__Work instruction__.
Print every entry again exactly, with no pictures.
=== Begin Enclosure ===
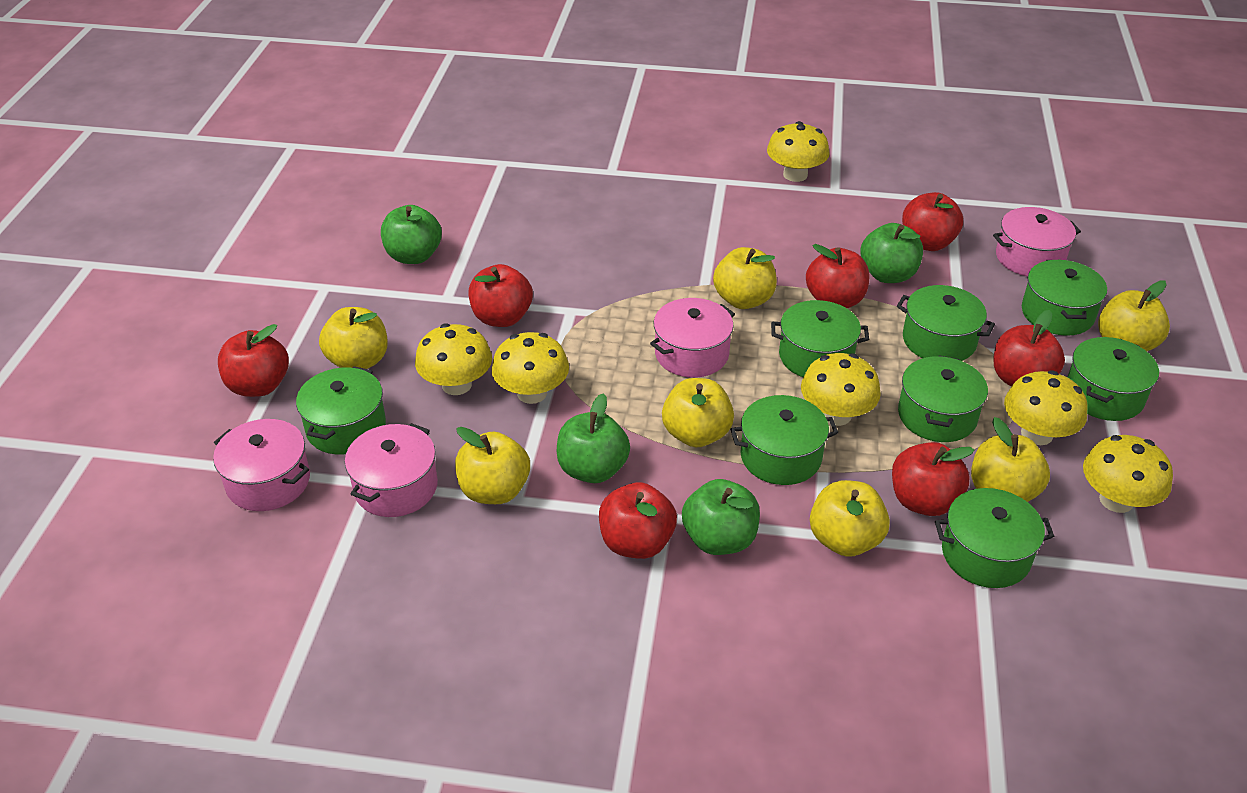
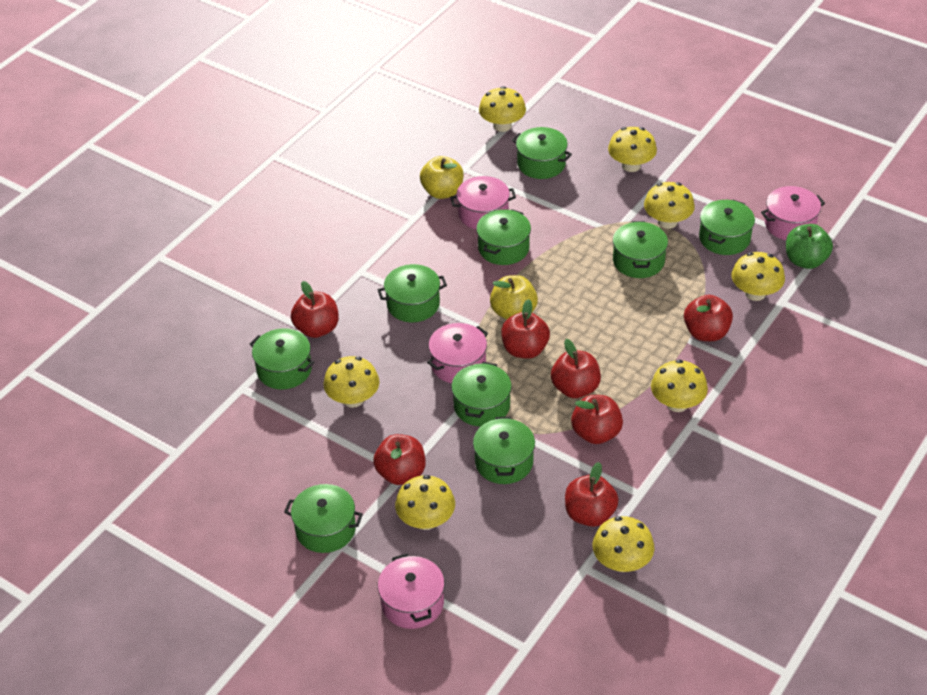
green apple: 4 -> 1
green pot: 8 -> 9
yellow apple: 7 -> 2
yellow mushroom: 6 -> 8

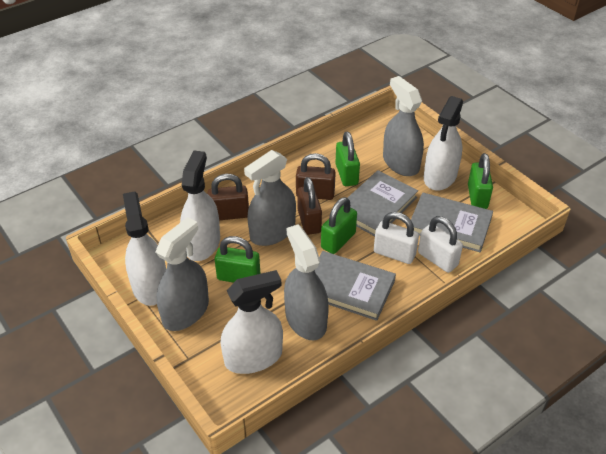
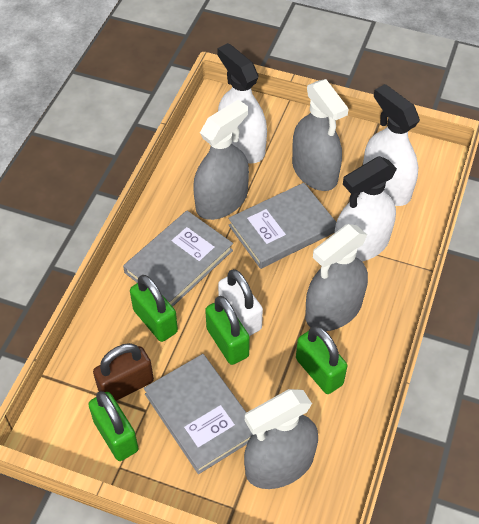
brown padlock: 3 -> 1
white padlock: 2 -> 1
white spray bottle: 4 -> 3

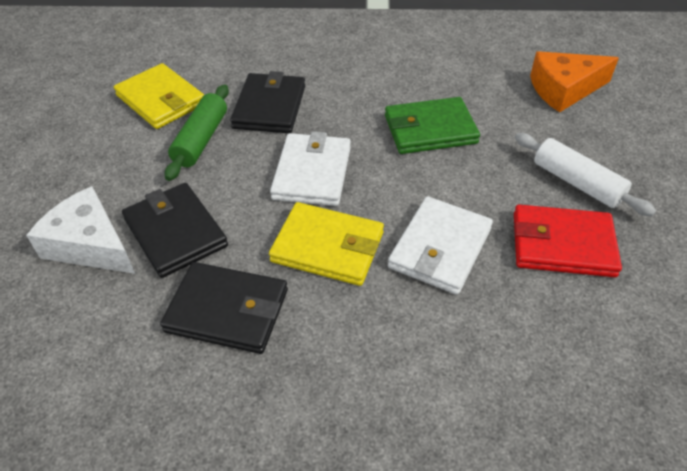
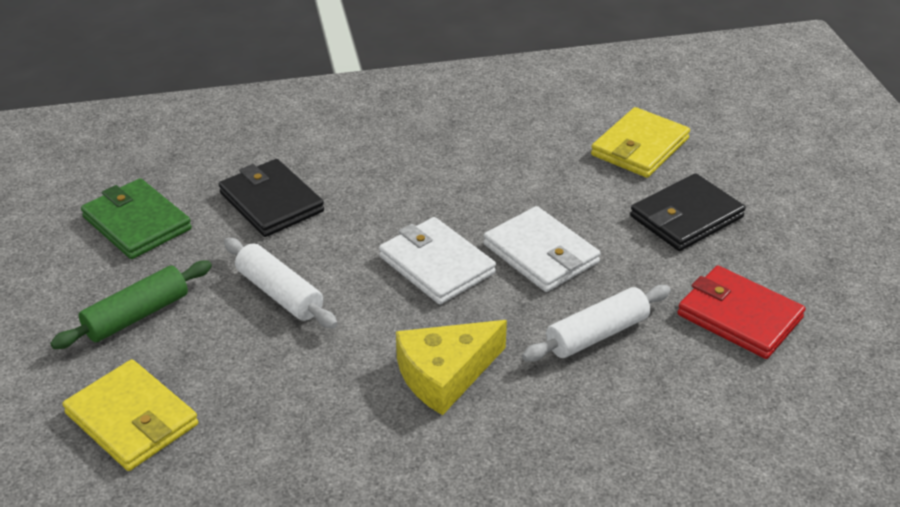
black wallet: 3 -> 2
orange cheese: 1 -> 0
white cheese: 1 -> 0
white rolling pin: 1 -> 2
yellow cheese: 0 -> 1

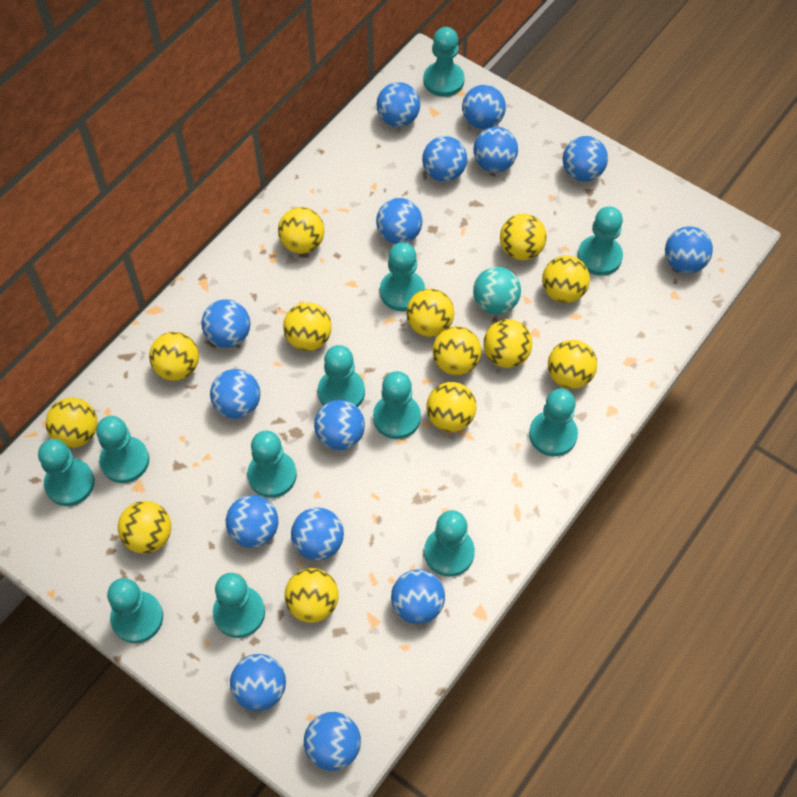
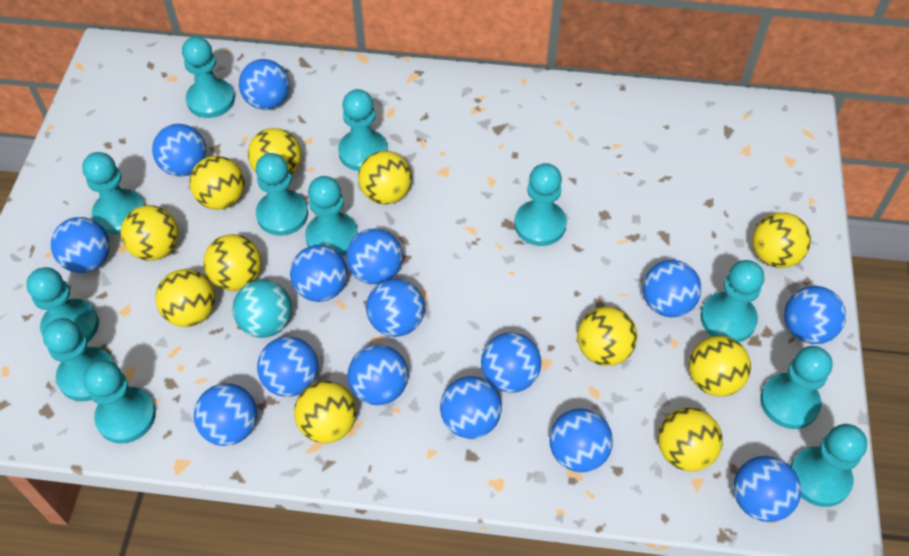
yellow ball: 13 -> 11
=== End Enclosure ===
__Answer__.
green apple: 4 -> 1
green pot: 8 -> 9
yellow apple: 7 -> 2
yellow mushroom: 6 -> 8

brown padlock: 3 -> 1
white padlock: 2 -> 1
white spray bottle: 4 -> 3

black wallet: 3 -> 2
orange cheese: 1 -> 0
white cheese: 1 -> 0
white rolling pin: 1 -> 2
yellow cheese: 0 -> 1

yellow ball: 13 -> 11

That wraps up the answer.